WORK TASK> When you reach the line that has "(600, 545) = (654, 595): green" in the material below, reproduce it and each line after it exactly, through the last one.

______________________________

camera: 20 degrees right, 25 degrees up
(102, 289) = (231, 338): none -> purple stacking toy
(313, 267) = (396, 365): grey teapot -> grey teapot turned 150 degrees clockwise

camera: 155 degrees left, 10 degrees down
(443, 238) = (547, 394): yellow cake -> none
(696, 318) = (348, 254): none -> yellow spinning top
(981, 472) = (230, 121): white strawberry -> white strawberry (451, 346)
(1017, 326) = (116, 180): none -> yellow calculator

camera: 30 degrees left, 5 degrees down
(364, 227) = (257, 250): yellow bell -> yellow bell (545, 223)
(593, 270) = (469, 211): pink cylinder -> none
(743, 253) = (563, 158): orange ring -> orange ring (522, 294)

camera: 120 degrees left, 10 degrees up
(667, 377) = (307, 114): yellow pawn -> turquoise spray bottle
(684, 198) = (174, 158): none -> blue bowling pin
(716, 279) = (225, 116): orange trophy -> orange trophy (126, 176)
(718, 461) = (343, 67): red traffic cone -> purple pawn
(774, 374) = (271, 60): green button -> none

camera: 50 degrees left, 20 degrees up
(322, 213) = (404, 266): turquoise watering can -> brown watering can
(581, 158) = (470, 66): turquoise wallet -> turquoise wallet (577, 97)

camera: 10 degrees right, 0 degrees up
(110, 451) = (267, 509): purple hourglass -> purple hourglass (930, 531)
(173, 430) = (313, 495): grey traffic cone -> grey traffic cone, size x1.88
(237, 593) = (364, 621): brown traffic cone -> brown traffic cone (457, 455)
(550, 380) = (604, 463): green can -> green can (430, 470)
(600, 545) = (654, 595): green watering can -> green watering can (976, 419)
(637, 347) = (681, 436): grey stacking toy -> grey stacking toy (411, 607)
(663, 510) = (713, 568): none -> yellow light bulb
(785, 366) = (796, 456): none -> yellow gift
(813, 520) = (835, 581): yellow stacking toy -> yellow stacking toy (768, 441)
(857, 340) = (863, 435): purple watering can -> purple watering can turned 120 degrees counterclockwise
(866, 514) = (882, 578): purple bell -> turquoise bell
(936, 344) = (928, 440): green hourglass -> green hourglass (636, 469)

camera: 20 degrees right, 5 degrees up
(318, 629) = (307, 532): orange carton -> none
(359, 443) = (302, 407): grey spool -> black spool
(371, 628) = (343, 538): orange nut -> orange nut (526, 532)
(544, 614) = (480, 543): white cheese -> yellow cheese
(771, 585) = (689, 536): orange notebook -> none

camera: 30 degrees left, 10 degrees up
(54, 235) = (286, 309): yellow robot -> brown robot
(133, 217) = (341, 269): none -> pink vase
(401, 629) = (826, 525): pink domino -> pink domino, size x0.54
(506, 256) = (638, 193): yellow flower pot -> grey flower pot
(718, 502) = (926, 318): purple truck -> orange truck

______________________________

COMPLETED TASK>
(600, 545) = (654, 595): green watering can -> green watering can (976, 419)
(637, 347) = (681, 436): grey stacking toy -> grey stacking toy (411, 607)
(663, 510) = (713, 568): none -> yellow light bulb
(785, 366) = (796, 456): none -> yellow gift
(813, 520) = (835, 581): yellow stacking toy -> yellow stacking toy (768, 441)
(857, 340) = (863, 435): purple watering can -> purple watering can turned 120 degrees counterclockwise
(866, 514) = (882, 578): purple bell -> turquoise bell
(936, 344) = (928, 440): green hourglass -> green hourglass (636, 469)

camera: 20 degrees right, 5 degrees up
(318, 629) = (307, 532): orange carton -> none
(359, 443) = (302, 407): grey spool -> black spool
(371, 628) = (343, 538): orange nut -> orange nut (526, 532)
(544, 614) = (480, 543): white cheese -> yellow cheese
(771, 585) = (689, 536): orange notebook -> none

camera: 30 degrees left, 10 degrees up
(54, 235) = (286, 309): yellow robot -> brown robot
(133, 217) = (341, 269): none -> pink vase
(401, 629) = (826, 525): pink domino -> pink domino, size x0.54
(506, 256) = (638, 193): yellow flower pot -> grey flower pot
(718, 502) = (926, 318): purple truck -> orange truck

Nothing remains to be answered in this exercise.